(MATERIAL PROVIDED Opens)
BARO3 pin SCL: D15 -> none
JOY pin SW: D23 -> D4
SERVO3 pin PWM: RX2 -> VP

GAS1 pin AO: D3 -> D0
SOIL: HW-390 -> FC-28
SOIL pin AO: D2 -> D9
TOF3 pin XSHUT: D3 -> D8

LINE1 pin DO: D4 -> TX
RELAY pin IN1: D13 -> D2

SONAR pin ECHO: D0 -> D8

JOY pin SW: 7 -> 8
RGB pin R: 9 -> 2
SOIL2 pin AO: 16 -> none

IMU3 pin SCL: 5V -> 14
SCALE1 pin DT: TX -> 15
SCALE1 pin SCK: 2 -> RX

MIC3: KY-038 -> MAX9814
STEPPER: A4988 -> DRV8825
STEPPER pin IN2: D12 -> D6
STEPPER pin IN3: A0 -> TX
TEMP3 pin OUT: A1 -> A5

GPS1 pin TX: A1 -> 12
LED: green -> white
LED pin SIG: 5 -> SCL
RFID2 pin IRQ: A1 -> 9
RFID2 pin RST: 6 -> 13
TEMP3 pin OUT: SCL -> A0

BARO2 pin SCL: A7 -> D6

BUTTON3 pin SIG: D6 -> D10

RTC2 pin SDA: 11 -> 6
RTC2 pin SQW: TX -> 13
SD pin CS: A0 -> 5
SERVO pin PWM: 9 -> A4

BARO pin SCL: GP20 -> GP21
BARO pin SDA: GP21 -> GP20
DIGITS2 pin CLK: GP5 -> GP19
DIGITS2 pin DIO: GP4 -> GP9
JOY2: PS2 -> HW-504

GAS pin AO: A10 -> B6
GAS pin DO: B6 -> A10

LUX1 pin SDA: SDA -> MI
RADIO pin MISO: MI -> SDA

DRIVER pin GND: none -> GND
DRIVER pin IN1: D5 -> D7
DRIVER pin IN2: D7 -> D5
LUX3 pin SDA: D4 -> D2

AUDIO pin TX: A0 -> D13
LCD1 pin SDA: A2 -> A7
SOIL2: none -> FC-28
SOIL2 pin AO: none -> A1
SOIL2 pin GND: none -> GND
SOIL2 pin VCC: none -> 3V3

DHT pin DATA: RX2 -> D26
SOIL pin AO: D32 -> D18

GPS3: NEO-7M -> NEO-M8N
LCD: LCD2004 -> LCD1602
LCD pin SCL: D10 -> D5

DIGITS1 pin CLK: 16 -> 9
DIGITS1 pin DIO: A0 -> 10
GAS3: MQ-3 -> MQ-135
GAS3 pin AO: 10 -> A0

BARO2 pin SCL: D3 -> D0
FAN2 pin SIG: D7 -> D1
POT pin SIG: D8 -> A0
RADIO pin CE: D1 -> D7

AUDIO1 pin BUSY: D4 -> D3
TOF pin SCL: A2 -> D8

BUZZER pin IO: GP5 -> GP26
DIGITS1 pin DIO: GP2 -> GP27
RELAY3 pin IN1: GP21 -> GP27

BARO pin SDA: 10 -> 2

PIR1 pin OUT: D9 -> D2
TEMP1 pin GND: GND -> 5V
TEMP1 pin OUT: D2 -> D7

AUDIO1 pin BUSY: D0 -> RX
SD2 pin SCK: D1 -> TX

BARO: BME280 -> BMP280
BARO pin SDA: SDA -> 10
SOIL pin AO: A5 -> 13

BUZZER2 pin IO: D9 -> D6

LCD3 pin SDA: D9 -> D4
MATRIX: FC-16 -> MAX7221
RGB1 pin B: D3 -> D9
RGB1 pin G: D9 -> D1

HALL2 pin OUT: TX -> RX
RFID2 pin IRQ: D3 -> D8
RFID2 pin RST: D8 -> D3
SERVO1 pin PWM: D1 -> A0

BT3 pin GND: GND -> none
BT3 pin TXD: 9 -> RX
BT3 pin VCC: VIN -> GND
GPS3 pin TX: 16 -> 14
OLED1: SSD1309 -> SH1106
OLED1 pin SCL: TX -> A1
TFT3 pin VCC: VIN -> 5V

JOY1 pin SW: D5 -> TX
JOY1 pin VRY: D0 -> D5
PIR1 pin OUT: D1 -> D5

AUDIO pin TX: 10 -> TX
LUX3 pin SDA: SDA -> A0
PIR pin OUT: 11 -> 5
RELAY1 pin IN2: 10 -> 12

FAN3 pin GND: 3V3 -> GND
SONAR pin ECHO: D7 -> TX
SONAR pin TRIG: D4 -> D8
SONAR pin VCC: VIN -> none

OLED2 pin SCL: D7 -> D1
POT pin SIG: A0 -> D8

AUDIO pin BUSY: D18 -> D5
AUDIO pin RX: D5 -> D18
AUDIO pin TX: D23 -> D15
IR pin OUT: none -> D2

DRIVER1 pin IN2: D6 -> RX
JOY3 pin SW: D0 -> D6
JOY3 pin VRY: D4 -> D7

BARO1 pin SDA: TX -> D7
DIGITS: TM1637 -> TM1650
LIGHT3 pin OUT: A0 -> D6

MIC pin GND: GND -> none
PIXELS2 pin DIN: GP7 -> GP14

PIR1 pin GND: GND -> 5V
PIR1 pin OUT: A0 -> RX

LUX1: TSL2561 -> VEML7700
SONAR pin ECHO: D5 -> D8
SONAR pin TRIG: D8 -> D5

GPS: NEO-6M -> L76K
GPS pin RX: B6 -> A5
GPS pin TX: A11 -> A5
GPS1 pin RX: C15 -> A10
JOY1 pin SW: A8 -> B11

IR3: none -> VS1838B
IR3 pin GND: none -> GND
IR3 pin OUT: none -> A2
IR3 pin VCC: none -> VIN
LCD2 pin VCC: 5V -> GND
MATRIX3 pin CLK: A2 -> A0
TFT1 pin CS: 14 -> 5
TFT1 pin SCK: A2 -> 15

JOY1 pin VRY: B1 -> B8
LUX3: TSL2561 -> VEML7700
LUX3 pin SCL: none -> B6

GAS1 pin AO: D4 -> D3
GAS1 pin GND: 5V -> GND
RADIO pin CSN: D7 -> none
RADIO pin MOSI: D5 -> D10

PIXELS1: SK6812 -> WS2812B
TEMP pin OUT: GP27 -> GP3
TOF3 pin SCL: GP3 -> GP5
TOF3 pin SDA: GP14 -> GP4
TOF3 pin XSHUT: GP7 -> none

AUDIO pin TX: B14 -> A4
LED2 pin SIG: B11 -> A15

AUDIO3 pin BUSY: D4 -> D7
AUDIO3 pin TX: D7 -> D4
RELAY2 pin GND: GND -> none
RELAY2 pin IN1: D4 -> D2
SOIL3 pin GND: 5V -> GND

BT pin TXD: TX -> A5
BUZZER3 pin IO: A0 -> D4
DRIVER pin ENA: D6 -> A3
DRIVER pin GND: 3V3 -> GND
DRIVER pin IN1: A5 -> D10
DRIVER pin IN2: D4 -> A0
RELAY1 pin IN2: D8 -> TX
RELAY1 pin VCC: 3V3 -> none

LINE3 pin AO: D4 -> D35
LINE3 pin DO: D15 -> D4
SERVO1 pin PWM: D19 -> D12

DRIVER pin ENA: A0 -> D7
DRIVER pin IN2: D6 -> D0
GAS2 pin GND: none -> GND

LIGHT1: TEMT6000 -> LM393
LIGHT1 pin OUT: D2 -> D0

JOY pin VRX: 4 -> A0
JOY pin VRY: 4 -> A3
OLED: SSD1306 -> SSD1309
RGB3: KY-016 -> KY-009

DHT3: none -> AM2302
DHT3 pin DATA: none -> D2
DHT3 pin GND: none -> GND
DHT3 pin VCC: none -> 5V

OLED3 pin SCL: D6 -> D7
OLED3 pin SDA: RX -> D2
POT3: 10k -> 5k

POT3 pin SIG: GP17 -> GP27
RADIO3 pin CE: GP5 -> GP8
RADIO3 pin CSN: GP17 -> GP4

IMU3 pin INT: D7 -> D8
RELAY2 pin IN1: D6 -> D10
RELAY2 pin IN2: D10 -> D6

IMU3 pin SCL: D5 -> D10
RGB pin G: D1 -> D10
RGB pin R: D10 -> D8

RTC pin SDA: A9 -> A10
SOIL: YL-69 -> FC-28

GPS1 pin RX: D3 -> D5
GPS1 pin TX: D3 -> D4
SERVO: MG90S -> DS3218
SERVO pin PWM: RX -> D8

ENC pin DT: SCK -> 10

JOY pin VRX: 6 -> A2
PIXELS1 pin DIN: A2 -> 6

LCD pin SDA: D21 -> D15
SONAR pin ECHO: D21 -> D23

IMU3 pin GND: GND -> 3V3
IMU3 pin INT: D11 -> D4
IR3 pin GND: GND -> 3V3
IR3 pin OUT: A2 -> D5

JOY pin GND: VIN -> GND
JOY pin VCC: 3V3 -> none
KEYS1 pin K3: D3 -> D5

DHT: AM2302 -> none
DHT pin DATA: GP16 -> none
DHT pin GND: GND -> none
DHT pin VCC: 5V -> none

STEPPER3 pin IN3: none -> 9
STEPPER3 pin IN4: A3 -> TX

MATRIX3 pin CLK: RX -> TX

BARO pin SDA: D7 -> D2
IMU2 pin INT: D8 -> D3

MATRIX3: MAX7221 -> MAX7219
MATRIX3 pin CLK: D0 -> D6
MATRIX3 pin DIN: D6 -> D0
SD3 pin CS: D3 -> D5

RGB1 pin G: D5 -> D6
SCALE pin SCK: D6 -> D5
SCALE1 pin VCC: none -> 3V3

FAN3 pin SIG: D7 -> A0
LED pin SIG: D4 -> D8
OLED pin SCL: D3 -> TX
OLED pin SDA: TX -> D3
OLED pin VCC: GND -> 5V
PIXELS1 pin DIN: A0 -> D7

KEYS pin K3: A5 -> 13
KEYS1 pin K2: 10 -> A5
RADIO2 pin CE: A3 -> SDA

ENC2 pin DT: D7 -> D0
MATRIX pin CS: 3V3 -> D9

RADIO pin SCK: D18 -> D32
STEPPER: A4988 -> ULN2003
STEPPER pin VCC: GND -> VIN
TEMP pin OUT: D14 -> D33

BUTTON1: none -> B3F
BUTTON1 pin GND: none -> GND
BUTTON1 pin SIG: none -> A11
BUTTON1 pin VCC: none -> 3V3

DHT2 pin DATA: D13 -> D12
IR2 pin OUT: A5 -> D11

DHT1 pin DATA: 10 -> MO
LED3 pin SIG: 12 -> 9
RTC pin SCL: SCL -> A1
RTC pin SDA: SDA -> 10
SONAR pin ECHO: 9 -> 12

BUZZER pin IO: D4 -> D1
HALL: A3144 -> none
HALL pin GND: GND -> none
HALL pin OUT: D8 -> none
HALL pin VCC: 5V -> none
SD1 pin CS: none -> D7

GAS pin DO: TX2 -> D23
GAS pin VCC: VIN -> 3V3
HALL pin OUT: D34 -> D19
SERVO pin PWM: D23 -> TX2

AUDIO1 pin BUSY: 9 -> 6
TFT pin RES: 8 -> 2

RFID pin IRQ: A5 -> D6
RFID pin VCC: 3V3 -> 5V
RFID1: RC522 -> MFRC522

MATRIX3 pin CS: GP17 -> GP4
(MATERIAL PROVIDED Closes)
# PROBLEM REQUIREMENTS:
Restate word for word the entries above, starting at the line with "LIGHT1: TEMT6000 -> LM393" and ending at the line with "PIXELS1 pin DIN: A0 -> D7", inclusive, and no others.

# SOLVED EXERCISE:
LIGHT1: TEMT6000 -> LM393
LIGHT1 pin OUT: D2 -> D0

JOY pin VRX: 4 -> A0
JOY pin VRY: 4 -> A3
OLED: SSD1306 -> SSD1309
RGB3: KY-016 -> KY-009

DHT3: none -> AM2302
DHT3 pin DATA: none -> D2
DHT3 pin GND: none -> GND
DHT3 pin VCC: none -> 5V

OLED3 pin SCL: D6 -> D7
OLED3 pin SDA: RX -> D2
POT3: 10k -> 5k

POT3 pin SIG: GP17 -> GP27
RADIO3 pin CE: GP5 -> GP8
RADIO3 pin CSN: GP17 -> GP4

IMU3 pin INT: D7 -> D8
RELAY2 pin IN1: D6 -> D10
RELAY2 pin IN2: D10 -> D6

IMU3 pin SCL: D5 -> D10
RGB pin G: D1 -> D10
RGB pin R: D10 -> D8

RTC pin SDA: A9 -> A10
SOIL: YL-69 -> FC-28

GPS1 pin RX: D3 -> D5
GPS1 pin TX: D3 -> D4
SERVO: MG90S -> DS3218
SERVO pin PWM: RX -> D8

ENC pin DT: SCK -> 10

JOY pin VRX: 6 -> A2
PIXELS1 pin DIN: A2 -> 6

LCD pin SDA: D21 -> D15
SONAR pin ECHO: D21 -> D23

IMU3 pin GND: GND -> 3V3
IMU3 pin INT: D11 -> D4
IR3 pin GND: GND -> 3V3
IR3 pin OUT: A2 -> D5

JOY pin GND: VIN -> GND
JOY pin VCC: 3V3 -> none
KEYS1 pin K3: D3 -> D5

DHT: AM2302 -> none
DHT pin DATA: GP16 -> none
DHT pin GND: GND -> none
DHT pin VCC: 5V -> none

STEPPER3 pin IN3: none -> 9
STEPPER3 pin IN4: A3 -> TX

MATRIX3 pin CLK: RX -> TX

BARO pin SDA: D7 -> D2
IMU2 pin INT: D8 -> D3

MATRIX3: MAX7221 -> MAX7219
MATRIX3 pin CLK: D0 -> D6
MATRIX3 pin DIN: D6 -> D0
SD3 pin CS: D3 -> D5

RGB1 pin G: D5 -> D6
SCALE pin SCK: D6 -> D5
SCALE1 pin VCC: none -> 3V3

FAN3 pin SIG: D7 -> A0
LED pin SIG: D4 -> D8
OLED pin SCL: D3 -> TX
OLED pin SDA: TX -> D3
OLED pin VCC: GND -> 5V
PIXELS1 pin DIN: A0 -> D7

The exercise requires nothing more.